Supplied data:
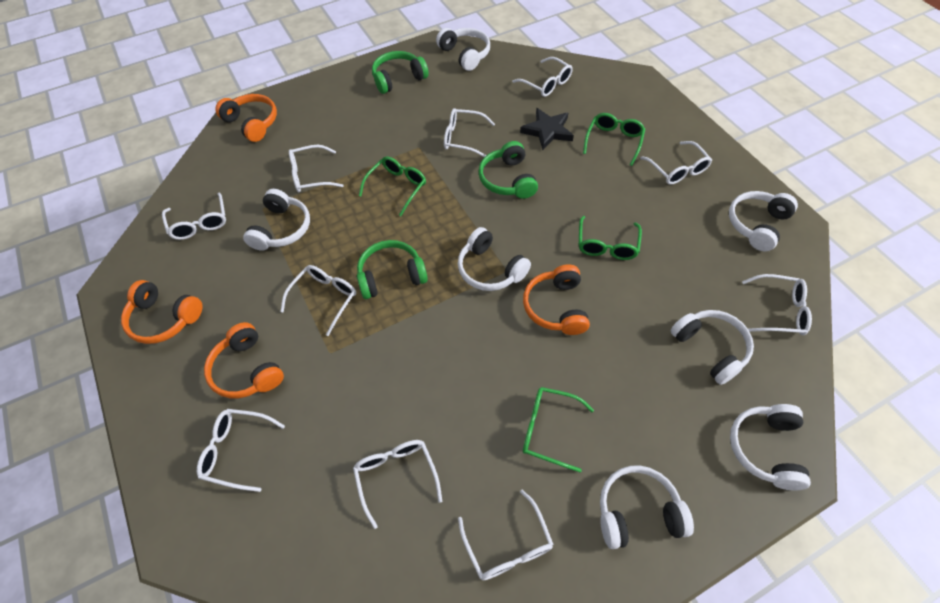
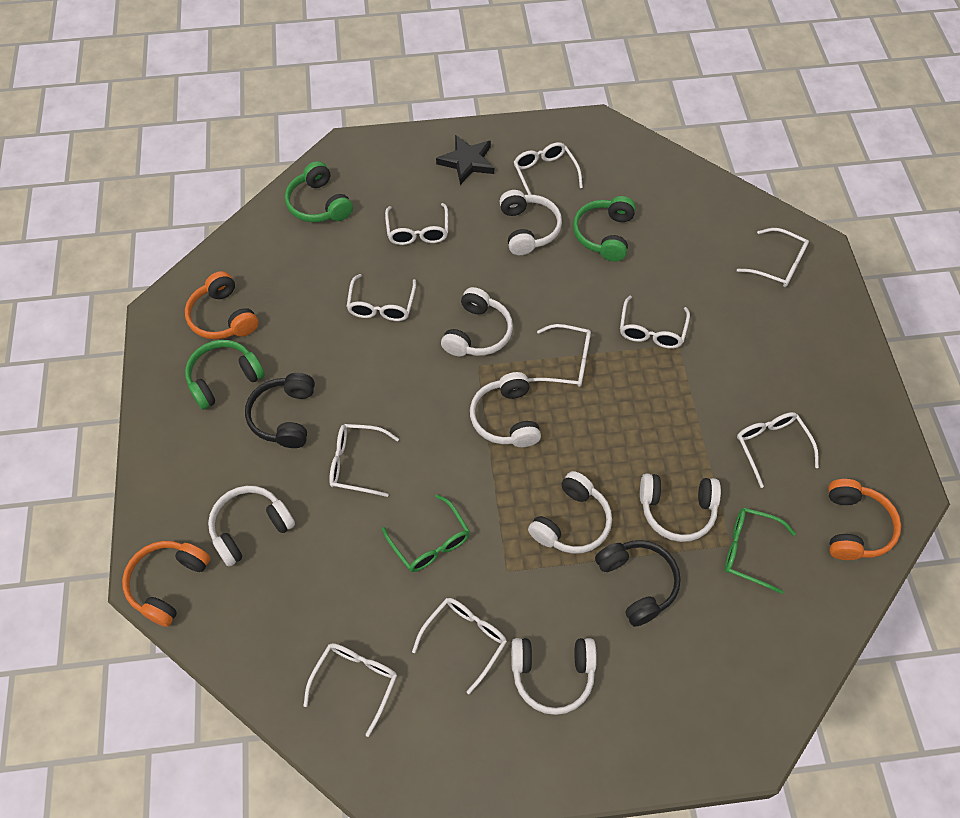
black headphones: 0 -> 2
green glasses: 4 -> 2
orange headphones: 4 -> 3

Assignment: Your answer should be a single number, the count of lines in the listing that contain "headphones".

Written answer: 2